##### Material for the task

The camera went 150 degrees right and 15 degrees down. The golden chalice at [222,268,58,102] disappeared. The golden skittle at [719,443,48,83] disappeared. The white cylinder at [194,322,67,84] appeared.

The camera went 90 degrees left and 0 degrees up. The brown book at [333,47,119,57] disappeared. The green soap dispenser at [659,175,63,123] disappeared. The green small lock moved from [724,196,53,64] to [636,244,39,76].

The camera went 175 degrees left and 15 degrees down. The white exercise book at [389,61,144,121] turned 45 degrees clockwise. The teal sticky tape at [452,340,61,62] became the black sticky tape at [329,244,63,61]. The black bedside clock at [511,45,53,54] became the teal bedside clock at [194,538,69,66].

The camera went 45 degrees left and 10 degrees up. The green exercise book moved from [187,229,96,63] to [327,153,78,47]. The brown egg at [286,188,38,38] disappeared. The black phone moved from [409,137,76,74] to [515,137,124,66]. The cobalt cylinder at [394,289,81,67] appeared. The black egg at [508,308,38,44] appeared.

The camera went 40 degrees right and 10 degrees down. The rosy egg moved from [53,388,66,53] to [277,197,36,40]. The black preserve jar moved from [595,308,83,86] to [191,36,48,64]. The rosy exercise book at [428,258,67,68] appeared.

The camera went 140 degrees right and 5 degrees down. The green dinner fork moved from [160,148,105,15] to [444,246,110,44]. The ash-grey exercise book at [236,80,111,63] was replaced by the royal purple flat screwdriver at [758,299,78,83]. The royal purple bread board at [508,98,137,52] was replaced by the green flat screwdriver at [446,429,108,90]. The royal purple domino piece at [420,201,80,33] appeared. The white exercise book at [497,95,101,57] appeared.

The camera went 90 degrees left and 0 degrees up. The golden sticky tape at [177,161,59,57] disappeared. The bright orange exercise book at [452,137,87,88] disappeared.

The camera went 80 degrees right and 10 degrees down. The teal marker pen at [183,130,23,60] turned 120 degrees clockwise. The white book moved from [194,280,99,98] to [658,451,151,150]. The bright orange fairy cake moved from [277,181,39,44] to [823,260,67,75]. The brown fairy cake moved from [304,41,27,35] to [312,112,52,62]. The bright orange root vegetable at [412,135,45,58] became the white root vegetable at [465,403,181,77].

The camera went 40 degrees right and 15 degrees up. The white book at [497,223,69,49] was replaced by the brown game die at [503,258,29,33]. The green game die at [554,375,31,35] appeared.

##########

_Exercise prompt_
Restate word for word the entries above, starting at the line with "at [452,137,87,88] disappeared." and ending at the line with "The camera went 80", inclusive, and no others.

_Response to the task_
The camera went 90 degrees left and 0 degrees up. The golden sticky tape at [177,161,59,57] disappeared. The bright orange exercise book at [452,137,87,88] disappeared.

The camera went 80 degrees right and 10 degrees down. The teal marker pen at [183,130,23,60] turned 120 degrees clockwise. The white book moved from [194,280,99,98] to [658,451,151,150]. The bright orange fairy cake moved from [277,181,39,44] to [823,260,67,75]. The brown fairy cake moved from [304,41,27,35] to [312,112,52,62]. The bright orange root vegetable at [412,135,45,58] became the white root vegetable at [465,403,181,77].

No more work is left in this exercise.